**Aim of the task:** In the entries that follow, repeat exactly the lines from the one that has "(585, 416) = (634, 172): turquoise" through the one that has "(399, 179) = (476, 396): black", but omit pictures.

**Material provided:**
■ ■ ■ ■ ■ ■ ■

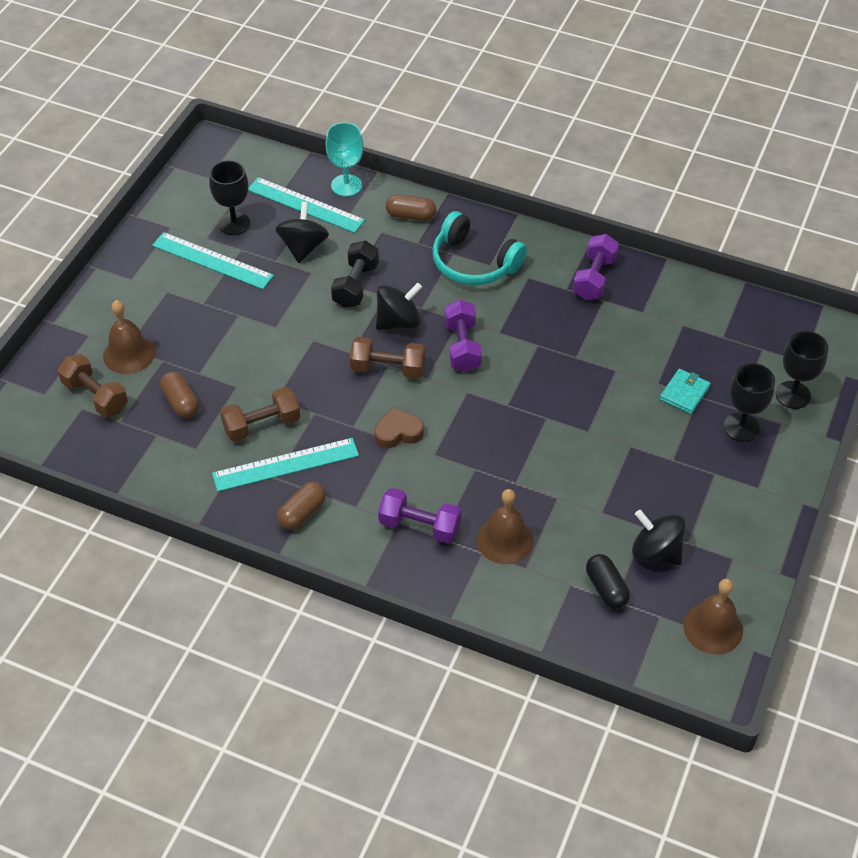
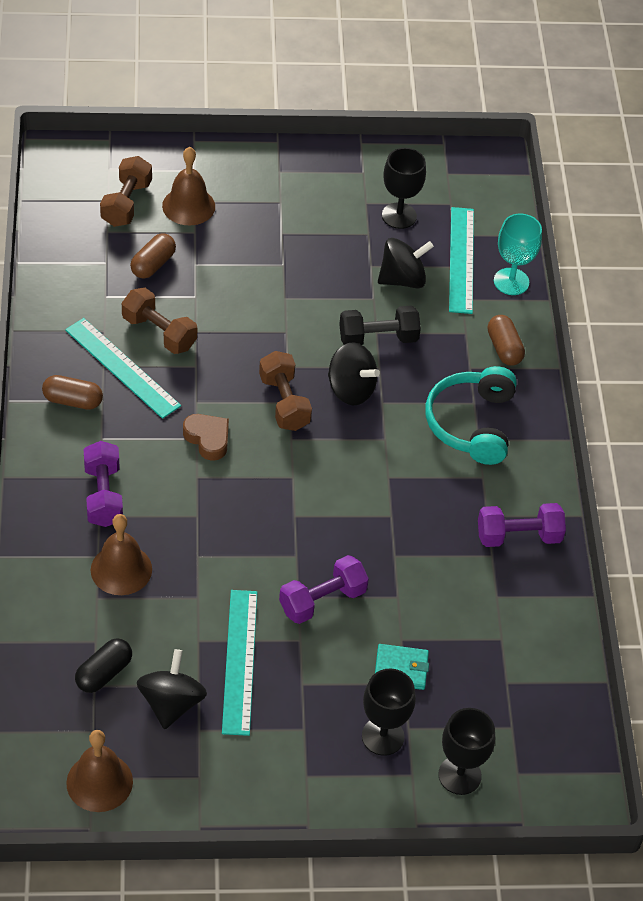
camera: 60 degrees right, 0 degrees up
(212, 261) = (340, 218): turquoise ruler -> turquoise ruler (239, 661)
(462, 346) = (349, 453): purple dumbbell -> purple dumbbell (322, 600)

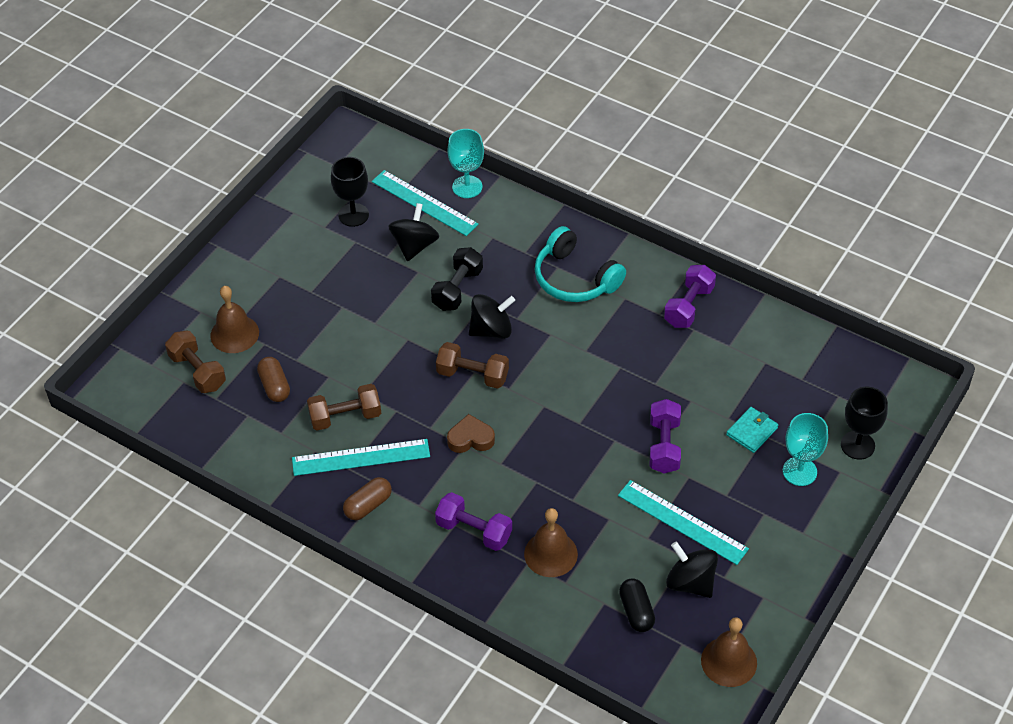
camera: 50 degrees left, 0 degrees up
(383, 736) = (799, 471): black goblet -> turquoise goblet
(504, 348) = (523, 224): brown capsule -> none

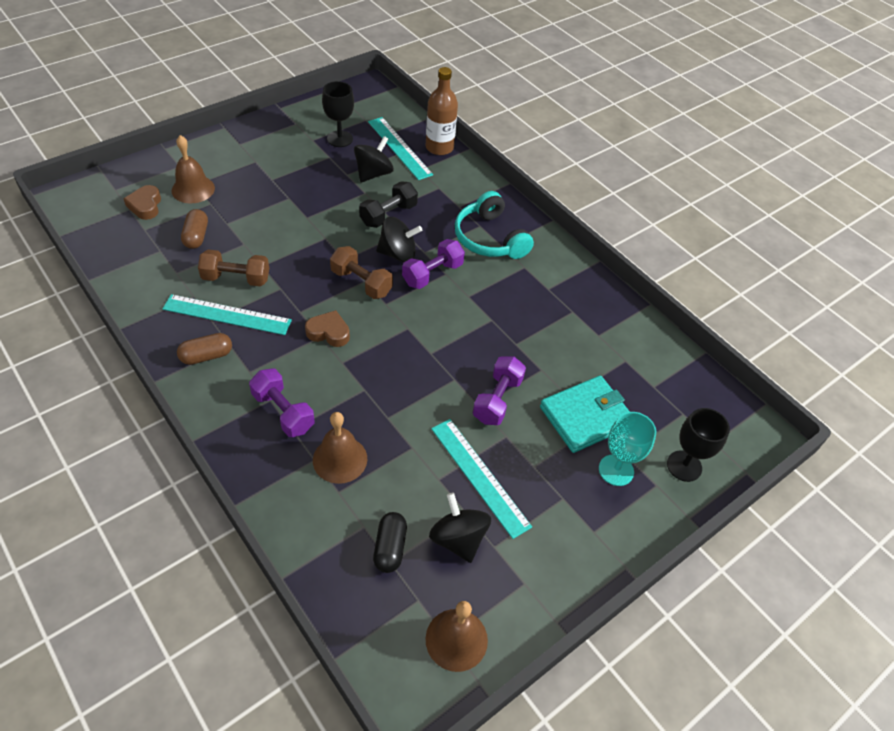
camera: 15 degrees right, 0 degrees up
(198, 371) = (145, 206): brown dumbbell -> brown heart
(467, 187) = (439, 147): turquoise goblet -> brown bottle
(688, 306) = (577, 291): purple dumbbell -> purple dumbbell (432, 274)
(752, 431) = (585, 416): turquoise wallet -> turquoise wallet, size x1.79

■ ■ ■ ■ ■ ■ ■

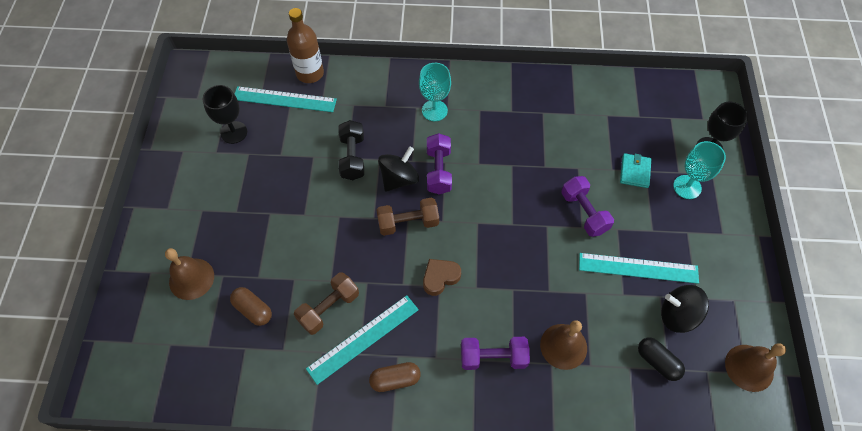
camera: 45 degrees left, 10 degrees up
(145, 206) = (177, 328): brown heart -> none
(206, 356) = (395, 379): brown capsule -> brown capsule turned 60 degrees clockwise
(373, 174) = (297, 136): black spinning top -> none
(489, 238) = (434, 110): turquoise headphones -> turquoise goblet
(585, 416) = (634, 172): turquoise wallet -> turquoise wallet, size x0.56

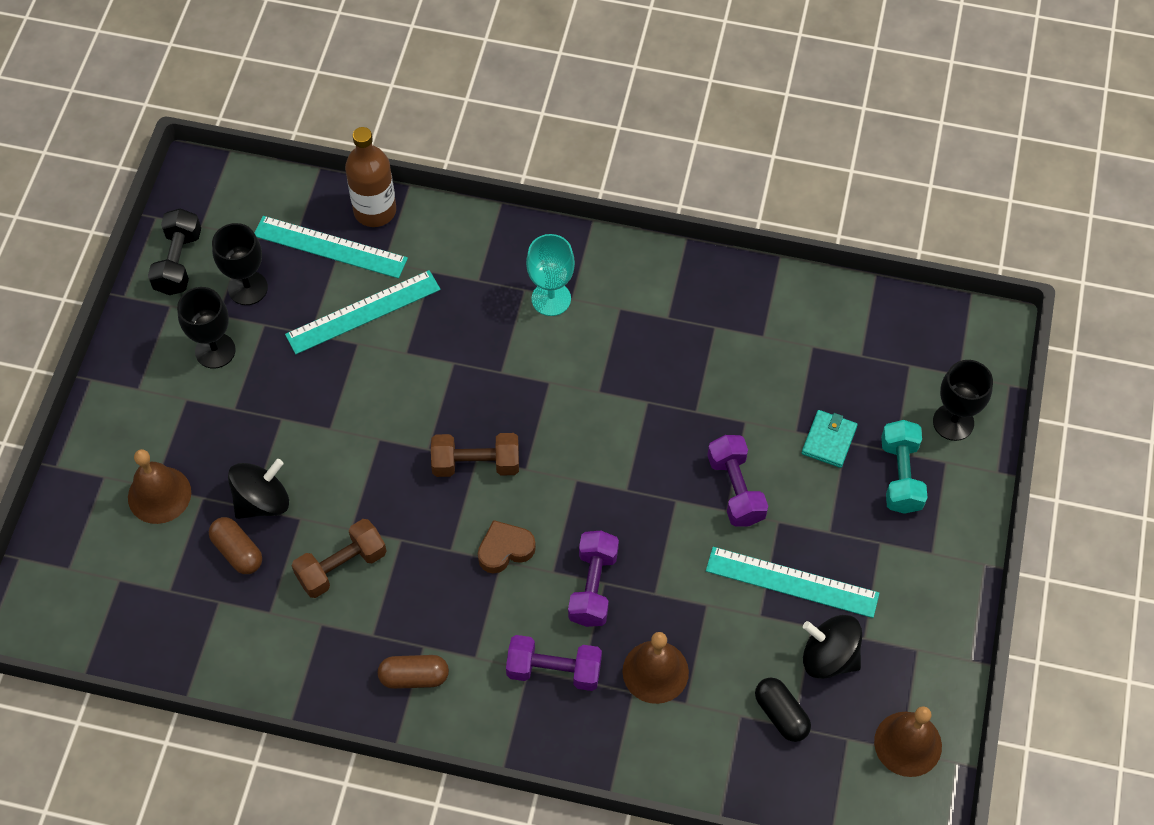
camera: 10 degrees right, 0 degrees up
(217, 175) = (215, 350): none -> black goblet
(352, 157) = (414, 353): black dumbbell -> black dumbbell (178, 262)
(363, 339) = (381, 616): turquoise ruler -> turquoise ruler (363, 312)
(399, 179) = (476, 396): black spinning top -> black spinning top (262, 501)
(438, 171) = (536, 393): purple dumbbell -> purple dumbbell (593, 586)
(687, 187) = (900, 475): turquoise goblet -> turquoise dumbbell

■ ■ ■ ■ ■ ■ ■

**Written answer:**
(585, 416) = (634, 172): turquoise wallet -> turquoise wallet, size x0.56

camera: 10 degrees right, 0 degrees up
(217, 175) = (215, 350): none -> black goblet
(352, 157) = (414, 353): black dumbbell -> black dumbbell (178, 262)
(363, 339) = (381, 616): turquoise ruler -> turquoise ruler (363, 312)
(399, 179) = (476, 396): black spinning top -> black spinning top (262, 501)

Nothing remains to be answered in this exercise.